- ASSIGNMENT:
Would you repeat the listing below exactly, with no pictures in it?

- RECORDS FOR THIS EXERCISE:
※ ※ ※

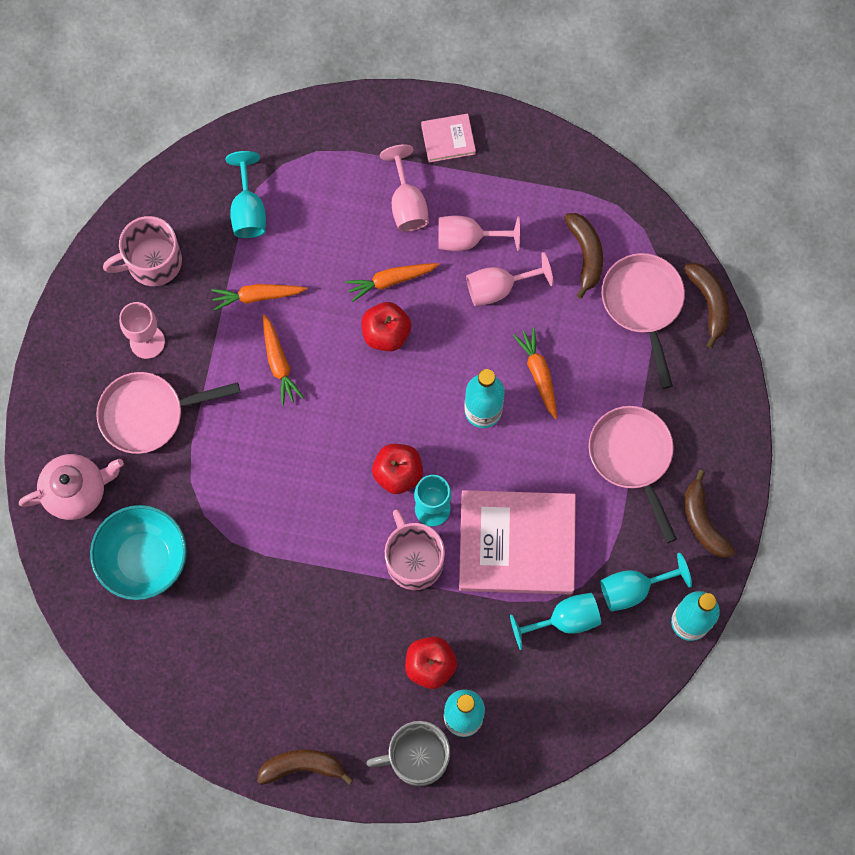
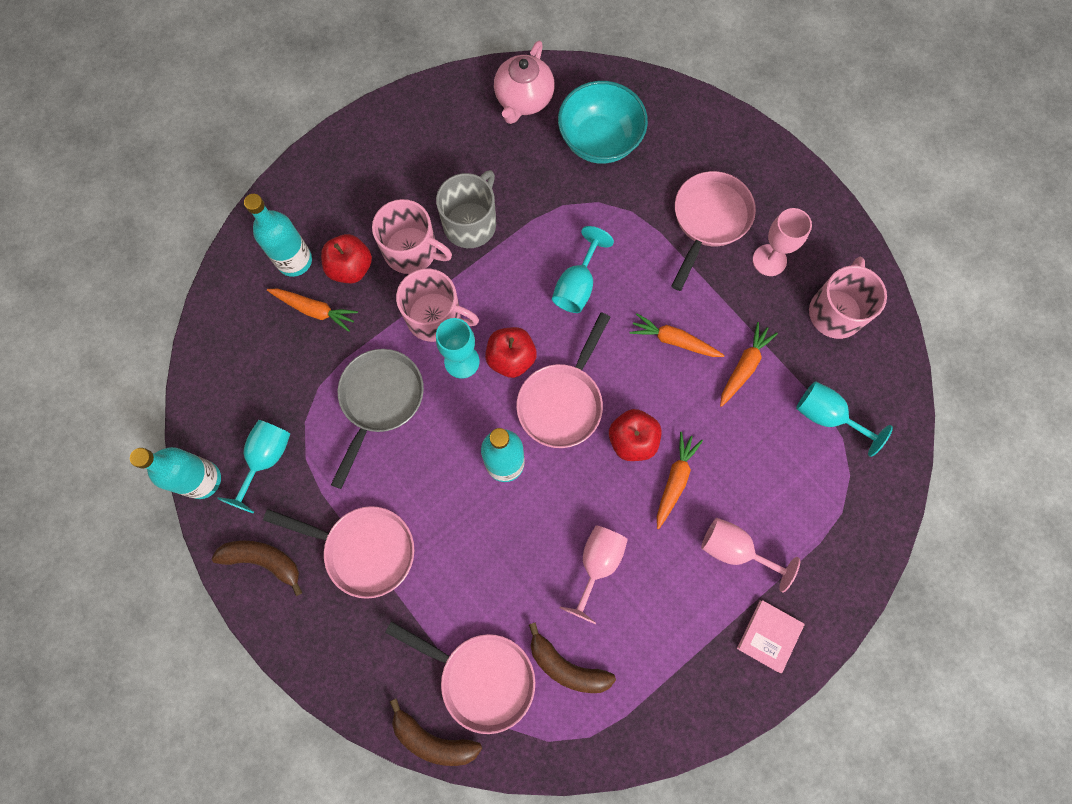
camera: 130 degrees right, 0 degrees up
(76, 490) = (689, 134): pink teapot -> pink teapot (523, 99)
(302, 766) = (363, 134): brown banana -> none
(374, 628) = (412, 251): none -> pink mug
(399, 407) = (563, 401): none -> pink pan
(417, 757) = (298, 209): grey mug -> grey mug (471, 223)
(467, 239) = (662, 574): pink goblet -> none
(516, 544) = (379, 401): pink book -> grey pan
(538, 374) = (497, 533): orange carrot -> orange carrot (315, 310)
(565, 620) = (292, 388): turquoise goblet -> turquoise goblet (577, 285)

※ ※ ※

- EXPECTED ANSWER:
camera: 130 degrees right, 0 degrees up
(76, 490) = (689, 134): pink teapot -> pink teapot (523, 99)
(302, 766) = (363, 134): brown banana -> none
(374, 628) = (412, 251): none -> pink mug
(399, 407) = (563, 401): none -> pink pan
(417, 757) = (298, 209): grey mug -> grey mug (471, 223)
(467, 239) = (662, 574): pink goblet -> none
(516, 544) = (379, 401): pink book -> grey pan
(538, 374) = (497, 533): orange carrot -> orange carrot (315, 310)
(565, 620) = (292, 388): turquoise goblet -> turquoise goblet (577, 285)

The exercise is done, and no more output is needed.